§ **WHAT IS ASKED**
Pick out every line in the records that contains the string "kern" and copy each of those lines. Case counts.

─── EXERCISE DATA ───

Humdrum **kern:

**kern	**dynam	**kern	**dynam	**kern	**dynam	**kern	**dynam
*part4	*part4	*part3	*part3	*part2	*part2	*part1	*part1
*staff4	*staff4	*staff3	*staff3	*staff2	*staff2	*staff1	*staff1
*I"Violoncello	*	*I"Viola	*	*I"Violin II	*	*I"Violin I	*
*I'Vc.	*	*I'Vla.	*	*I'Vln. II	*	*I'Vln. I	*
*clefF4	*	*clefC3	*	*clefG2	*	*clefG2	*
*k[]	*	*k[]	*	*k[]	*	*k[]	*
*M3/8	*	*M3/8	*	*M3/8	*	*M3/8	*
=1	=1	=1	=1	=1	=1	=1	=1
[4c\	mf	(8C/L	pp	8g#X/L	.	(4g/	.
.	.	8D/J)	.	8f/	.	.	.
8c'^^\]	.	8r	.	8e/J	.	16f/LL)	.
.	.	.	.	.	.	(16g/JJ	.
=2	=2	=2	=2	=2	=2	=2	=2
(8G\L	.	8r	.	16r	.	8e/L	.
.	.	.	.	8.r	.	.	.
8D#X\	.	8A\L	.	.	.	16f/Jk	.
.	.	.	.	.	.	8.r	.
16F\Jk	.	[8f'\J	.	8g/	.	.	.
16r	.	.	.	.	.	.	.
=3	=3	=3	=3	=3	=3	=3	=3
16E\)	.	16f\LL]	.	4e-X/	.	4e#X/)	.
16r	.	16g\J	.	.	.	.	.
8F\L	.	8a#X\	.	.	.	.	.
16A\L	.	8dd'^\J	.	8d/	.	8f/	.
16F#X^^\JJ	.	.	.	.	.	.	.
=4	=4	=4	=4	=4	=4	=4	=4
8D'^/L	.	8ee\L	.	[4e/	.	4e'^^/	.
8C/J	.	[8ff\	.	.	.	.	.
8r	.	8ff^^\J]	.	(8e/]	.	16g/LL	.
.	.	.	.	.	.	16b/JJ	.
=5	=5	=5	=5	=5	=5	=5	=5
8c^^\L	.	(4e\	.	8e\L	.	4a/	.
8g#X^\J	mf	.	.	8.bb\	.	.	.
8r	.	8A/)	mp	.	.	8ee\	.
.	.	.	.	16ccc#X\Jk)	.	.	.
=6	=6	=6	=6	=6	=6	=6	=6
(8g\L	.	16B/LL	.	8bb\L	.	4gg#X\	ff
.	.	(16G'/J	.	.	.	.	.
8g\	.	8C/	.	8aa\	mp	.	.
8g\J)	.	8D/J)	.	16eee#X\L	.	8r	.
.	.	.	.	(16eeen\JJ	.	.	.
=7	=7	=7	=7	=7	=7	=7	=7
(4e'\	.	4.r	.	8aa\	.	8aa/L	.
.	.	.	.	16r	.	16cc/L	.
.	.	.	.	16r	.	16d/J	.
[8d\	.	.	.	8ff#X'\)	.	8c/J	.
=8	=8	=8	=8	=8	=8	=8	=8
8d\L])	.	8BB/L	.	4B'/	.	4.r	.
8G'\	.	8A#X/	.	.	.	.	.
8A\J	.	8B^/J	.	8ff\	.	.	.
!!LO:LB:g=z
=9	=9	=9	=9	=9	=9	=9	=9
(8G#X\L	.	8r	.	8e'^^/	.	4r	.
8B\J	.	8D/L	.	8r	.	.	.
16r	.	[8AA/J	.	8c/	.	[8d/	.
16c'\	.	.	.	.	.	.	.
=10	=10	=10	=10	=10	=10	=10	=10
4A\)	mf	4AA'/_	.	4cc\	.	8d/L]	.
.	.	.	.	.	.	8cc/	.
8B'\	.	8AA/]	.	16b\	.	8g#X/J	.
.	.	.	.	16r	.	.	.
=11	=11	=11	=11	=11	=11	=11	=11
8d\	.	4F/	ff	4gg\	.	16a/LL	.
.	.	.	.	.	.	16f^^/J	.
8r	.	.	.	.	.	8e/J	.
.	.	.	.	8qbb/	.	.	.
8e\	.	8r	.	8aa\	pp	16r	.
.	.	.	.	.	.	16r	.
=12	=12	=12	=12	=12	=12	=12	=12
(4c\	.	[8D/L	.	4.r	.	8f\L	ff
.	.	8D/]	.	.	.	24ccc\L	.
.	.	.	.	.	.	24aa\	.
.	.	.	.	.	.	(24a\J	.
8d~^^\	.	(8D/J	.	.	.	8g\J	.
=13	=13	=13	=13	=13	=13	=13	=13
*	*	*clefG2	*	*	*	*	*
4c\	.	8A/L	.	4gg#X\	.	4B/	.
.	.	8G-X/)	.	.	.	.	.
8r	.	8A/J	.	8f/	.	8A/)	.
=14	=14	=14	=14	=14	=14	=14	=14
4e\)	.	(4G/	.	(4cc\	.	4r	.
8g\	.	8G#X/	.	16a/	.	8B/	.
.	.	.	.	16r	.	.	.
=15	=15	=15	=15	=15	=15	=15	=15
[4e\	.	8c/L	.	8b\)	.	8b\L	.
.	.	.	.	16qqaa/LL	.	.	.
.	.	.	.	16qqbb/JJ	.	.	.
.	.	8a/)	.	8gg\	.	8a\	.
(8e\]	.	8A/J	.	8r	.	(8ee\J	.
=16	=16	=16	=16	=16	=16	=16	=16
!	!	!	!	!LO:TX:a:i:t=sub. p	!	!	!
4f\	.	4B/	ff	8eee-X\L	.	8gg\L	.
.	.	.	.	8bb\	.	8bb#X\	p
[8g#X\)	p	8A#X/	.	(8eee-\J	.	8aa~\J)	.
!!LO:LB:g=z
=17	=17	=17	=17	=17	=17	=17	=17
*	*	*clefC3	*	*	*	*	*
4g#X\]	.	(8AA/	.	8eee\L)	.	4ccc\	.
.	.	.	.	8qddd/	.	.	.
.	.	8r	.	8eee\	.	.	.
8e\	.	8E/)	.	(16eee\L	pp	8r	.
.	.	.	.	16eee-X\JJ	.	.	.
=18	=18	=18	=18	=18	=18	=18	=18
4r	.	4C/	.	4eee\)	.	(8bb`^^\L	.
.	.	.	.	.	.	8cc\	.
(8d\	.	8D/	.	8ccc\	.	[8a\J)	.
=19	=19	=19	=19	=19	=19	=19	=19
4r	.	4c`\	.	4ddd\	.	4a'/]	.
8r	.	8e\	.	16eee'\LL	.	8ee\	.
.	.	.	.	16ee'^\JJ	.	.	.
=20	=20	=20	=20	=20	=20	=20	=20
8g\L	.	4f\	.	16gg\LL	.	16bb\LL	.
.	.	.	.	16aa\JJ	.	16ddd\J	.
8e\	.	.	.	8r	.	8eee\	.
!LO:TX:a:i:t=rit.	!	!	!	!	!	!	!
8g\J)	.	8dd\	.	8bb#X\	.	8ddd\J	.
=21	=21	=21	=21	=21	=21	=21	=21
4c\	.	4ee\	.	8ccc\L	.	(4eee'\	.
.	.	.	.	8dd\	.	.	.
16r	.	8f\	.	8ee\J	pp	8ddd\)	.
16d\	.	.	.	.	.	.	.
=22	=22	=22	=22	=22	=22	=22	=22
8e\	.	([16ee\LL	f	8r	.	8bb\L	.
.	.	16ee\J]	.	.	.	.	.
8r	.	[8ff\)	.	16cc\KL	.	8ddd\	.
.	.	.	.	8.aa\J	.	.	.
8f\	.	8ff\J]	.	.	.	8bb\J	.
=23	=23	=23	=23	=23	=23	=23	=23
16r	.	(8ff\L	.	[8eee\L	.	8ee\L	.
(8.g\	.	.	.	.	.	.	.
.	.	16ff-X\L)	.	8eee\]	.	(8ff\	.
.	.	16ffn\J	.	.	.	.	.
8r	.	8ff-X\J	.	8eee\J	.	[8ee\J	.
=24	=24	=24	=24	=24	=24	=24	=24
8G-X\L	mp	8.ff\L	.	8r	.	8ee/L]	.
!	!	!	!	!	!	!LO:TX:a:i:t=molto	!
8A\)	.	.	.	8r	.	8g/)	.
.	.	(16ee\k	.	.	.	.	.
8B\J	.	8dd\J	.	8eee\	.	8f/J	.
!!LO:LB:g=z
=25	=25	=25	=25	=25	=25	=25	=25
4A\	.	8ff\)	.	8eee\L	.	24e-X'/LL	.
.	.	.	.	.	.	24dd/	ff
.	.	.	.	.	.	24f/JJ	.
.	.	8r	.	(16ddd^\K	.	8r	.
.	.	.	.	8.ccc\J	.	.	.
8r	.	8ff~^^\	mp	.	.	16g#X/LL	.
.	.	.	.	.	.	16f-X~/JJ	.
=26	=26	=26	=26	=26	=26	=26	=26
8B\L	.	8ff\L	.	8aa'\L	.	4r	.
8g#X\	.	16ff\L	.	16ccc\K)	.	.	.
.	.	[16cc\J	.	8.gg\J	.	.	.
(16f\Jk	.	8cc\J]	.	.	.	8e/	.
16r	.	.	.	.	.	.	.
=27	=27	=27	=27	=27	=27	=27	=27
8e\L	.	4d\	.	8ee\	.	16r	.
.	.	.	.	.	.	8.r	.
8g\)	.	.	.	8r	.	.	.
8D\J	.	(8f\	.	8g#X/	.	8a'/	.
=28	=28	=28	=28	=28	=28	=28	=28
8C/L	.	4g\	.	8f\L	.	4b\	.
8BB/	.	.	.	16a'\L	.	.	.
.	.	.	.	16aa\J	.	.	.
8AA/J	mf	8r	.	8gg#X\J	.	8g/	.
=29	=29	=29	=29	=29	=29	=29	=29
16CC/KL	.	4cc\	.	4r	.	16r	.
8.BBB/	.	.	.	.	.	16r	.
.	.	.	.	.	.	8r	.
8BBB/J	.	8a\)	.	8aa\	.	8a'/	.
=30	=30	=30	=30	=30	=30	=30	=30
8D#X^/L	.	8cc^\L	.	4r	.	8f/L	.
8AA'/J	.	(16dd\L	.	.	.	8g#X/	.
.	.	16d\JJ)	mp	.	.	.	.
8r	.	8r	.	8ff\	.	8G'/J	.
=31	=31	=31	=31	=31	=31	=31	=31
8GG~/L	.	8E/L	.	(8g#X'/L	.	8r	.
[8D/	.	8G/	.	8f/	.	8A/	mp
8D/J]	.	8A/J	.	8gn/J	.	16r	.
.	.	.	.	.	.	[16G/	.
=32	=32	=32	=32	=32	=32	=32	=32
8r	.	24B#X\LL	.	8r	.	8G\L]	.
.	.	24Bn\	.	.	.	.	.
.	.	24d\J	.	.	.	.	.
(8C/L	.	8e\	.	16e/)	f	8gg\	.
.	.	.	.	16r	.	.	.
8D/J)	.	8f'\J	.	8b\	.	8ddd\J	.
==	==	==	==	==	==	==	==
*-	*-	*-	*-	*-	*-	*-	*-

───

§ **TASK SOLUTION**
Humdrum **kern:
**kern	**dynam	**kern	**dynam	**kern	**dynam	**kern	**dynam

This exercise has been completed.